## Exercise goal
Take the data below. Output it exactly from its first line through the line containing "brown cone H10".

━━━ Excerpted data

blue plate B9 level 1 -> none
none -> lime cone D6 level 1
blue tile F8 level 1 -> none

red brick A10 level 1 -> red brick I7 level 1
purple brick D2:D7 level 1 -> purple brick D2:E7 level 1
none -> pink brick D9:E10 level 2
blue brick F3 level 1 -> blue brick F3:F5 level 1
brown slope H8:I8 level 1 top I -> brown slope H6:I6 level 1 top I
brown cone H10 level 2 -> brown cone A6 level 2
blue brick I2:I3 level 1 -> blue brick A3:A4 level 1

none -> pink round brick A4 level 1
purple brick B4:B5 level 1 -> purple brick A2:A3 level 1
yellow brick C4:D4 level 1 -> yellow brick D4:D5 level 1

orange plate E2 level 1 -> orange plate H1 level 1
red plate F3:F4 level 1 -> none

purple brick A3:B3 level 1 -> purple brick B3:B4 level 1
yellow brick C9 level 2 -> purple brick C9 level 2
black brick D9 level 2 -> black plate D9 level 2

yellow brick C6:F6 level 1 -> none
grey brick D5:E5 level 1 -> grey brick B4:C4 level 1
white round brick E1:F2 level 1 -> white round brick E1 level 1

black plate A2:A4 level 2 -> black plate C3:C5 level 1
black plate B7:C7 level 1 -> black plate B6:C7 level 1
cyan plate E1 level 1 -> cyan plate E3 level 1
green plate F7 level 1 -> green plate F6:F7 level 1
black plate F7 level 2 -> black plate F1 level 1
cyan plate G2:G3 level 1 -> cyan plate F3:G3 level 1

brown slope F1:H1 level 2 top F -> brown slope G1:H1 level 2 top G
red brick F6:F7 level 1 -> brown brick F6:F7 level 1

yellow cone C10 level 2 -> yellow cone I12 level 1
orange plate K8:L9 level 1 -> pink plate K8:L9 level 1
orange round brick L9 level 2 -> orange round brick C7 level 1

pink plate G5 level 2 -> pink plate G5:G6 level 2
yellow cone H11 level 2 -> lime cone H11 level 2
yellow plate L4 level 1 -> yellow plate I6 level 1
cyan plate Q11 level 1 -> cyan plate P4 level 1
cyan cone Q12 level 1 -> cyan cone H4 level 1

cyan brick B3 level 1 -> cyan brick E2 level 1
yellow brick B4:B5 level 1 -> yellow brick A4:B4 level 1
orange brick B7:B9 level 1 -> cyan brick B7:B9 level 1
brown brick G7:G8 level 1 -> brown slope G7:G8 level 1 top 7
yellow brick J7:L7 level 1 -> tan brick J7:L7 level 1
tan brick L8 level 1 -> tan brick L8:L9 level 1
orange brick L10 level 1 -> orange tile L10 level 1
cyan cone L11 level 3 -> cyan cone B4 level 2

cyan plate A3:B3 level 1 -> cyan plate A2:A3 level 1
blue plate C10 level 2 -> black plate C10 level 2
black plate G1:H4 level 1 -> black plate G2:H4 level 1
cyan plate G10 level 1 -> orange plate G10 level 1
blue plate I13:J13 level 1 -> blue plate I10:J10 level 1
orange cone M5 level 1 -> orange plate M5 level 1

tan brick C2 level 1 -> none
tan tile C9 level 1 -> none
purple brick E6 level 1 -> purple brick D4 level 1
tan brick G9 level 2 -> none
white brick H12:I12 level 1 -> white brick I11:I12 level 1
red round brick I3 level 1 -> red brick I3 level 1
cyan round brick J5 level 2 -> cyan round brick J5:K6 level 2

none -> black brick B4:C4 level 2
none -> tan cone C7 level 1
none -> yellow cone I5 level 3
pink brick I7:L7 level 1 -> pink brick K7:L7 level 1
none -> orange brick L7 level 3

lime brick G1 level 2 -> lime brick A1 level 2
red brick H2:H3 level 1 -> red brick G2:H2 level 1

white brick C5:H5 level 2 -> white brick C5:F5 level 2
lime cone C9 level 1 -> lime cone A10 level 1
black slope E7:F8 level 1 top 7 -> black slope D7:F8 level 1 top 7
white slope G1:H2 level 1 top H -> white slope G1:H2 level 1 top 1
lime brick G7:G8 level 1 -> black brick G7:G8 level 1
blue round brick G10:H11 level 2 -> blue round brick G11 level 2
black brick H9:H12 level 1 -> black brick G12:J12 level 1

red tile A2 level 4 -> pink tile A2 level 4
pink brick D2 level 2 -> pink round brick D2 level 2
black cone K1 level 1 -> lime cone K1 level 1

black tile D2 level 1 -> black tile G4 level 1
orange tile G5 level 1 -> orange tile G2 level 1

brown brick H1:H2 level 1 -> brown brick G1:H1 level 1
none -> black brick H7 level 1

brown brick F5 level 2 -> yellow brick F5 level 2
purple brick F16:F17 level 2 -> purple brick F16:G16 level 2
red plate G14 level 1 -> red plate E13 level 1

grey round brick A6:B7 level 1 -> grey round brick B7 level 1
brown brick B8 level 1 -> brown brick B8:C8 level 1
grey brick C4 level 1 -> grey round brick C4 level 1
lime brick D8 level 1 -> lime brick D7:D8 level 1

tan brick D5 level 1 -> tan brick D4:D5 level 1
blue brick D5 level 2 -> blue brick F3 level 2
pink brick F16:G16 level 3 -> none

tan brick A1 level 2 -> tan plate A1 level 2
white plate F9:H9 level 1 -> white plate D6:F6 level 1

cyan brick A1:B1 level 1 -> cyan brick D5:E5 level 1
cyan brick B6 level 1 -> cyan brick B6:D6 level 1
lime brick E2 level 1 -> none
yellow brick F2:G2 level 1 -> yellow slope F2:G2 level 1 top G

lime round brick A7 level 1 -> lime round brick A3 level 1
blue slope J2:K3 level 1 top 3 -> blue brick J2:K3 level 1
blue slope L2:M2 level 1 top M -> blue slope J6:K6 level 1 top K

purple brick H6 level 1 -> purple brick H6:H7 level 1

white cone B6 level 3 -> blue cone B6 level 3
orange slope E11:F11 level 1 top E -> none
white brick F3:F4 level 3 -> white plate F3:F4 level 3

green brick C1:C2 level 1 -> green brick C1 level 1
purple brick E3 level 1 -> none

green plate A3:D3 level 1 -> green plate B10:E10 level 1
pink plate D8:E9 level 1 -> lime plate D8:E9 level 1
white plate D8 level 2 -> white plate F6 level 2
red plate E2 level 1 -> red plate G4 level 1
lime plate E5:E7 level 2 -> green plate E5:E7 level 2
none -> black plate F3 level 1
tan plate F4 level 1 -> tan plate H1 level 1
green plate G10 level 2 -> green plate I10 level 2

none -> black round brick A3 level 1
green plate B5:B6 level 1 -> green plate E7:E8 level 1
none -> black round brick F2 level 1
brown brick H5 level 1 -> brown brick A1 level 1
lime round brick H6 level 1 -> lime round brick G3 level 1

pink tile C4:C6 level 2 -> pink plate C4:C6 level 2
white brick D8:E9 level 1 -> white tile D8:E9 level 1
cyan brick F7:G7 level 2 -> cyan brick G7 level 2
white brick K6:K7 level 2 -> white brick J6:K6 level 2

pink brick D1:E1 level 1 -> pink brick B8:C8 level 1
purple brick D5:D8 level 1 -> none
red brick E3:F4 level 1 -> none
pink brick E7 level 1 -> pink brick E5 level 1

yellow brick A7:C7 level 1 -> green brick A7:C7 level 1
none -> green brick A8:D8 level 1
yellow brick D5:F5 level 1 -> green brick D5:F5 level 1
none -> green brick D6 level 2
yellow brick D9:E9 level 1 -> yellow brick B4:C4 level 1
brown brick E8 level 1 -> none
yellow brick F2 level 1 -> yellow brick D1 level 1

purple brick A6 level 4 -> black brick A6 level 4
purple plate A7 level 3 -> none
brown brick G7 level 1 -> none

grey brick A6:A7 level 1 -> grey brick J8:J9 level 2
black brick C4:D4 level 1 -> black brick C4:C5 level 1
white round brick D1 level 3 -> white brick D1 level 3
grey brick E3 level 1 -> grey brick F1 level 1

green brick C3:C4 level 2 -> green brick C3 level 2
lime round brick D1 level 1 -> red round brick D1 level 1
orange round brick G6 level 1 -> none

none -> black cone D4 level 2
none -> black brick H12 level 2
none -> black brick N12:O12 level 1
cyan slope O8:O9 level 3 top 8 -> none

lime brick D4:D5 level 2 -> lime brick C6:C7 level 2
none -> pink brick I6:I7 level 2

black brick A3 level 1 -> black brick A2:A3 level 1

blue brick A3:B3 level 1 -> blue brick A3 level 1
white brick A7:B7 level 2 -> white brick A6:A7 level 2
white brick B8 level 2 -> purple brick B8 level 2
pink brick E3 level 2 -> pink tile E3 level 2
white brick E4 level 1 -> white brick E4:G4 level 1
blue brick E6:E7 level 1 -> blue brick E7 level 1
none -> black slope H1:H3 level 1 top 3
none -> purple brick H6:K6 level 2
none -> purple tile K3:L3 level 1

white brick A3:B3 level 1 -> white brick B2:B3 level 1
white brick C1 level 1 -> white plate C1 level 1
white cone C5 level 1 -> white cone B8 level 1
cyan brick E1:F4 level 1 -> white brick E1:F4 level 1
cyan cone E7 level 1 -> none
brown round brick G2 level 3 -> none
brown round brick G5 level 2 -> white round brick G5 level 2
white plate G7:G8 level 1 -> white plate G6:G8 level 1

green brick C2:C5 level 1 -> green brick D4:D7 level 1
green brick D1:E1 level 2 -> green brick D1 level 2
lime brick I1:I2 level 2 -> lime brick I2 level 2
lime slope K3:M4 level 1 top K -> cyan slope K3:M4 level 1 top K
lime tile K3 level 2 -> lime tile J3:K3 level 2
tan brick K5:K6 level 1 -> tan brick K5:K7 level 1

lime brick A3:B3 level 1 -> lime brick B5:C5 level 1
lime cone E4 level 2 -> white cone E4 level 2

━━━━━━

## Exercise answer
blue plate B9 level 1 -> none
none -> lime cone D6 level 1
blue tile F8 level 1 -> none

red brick A10 level 1 -> red brick I7 level 1
purple brick D2:D7 level 1 -> purple brick D2:E7 level 1
none -> pink brick D9:E10 level 2
blue brick F3 level 1 -> blue brick F3:F5 level 1
brown slope H8:I8 level 1 top I -> brown slope H6:I6 level 1 top I
brown cone H10 level 2 -> brown cone A6 level 2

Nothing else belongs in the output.